Give back exactly the lines of the material below that start at the one holding "U4: NOR CD4001" and end at the last line, minus the pictures.
● ● ● ● ●
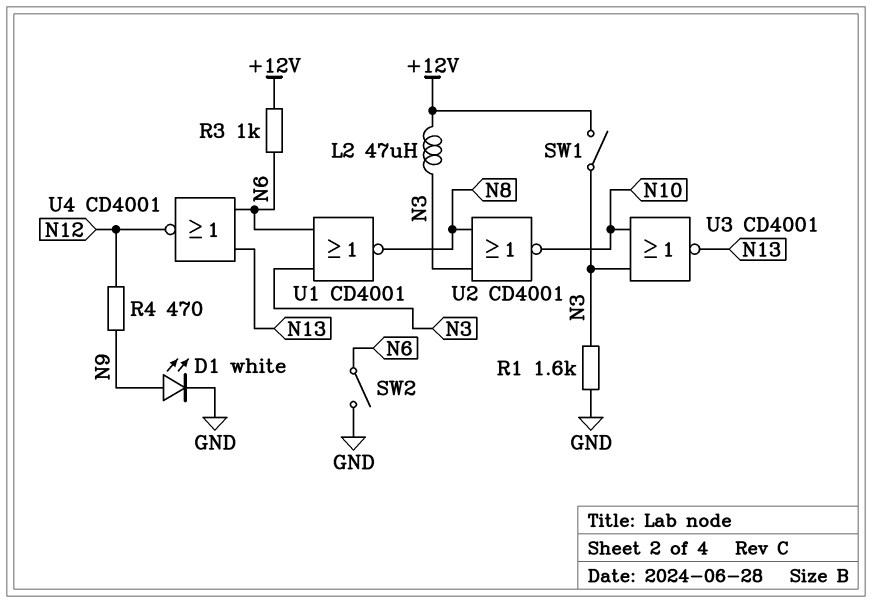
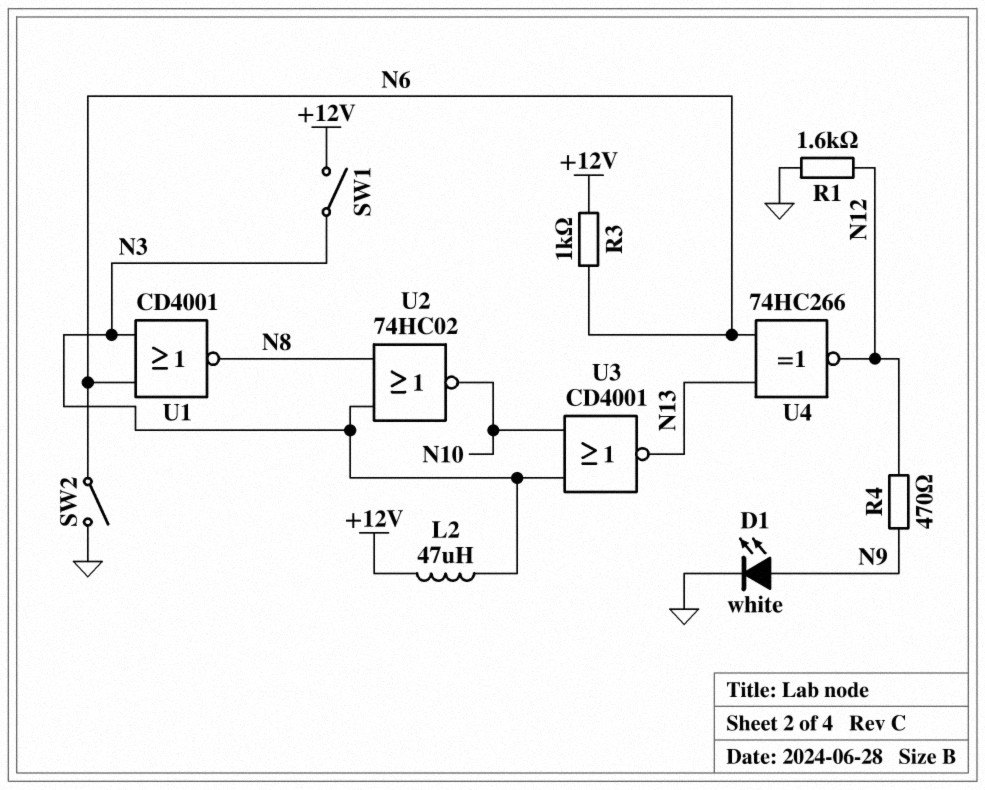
R1: 1.6k (GND, N3) -> 1.6k (GND, N12)
U2: NOR CD4001 (in N3, in N8, out N10) -> NOR 74HC02 (in N3, in N8, out N10)
U4: NOR CD4001 (in N6, in N13, out N12) -> XNOR 74HC266 (in N6, in N13, out N12)

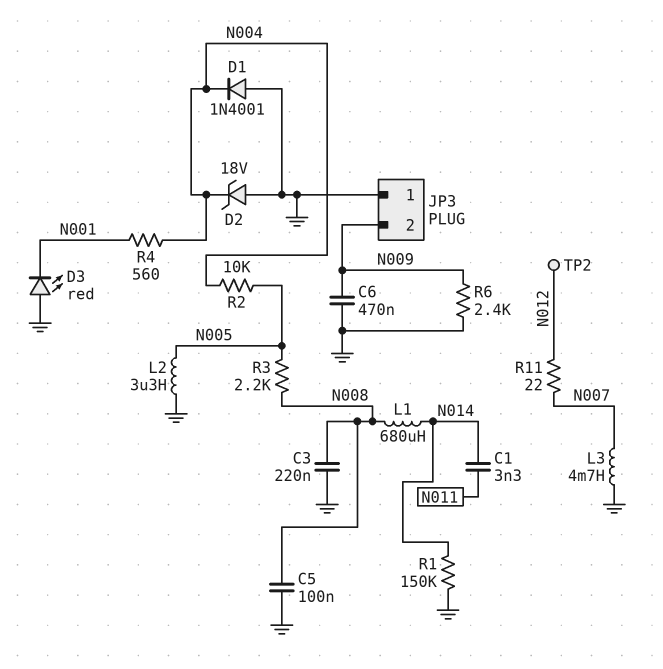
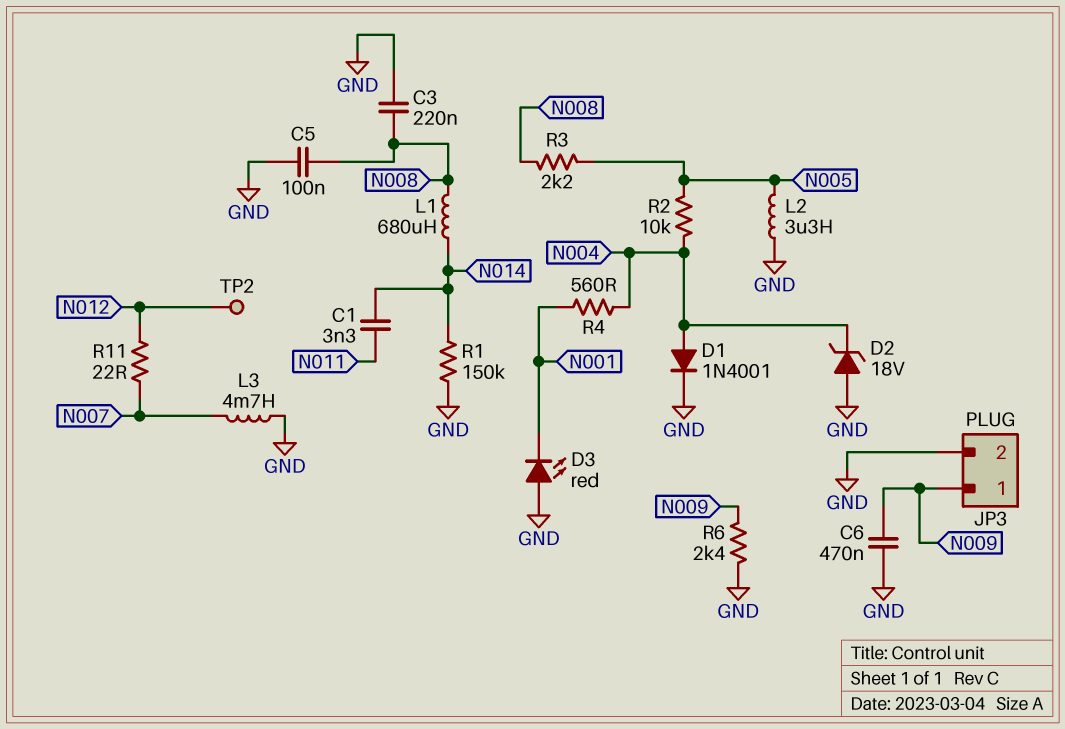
D1: diode 1N4001 (A GND, K N004) -> diode 1N4001 (A N004, K GND)
JP3 pin 1: GND -> N009
JP3 pin 2: N009 -> GND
● ● ● ● ●
## Your solution
U4: NOR CD4001 (in N6, in N13, out N12) -> XNOR 74HC266 (in N6, in N13, out N12)

D1: diode 1N4001 (A GND, K N004) -> diode 1N4001 (A N004, K GND)
JP3 pin 1: GND -> N009
JP3 pin 2: N009 -> GND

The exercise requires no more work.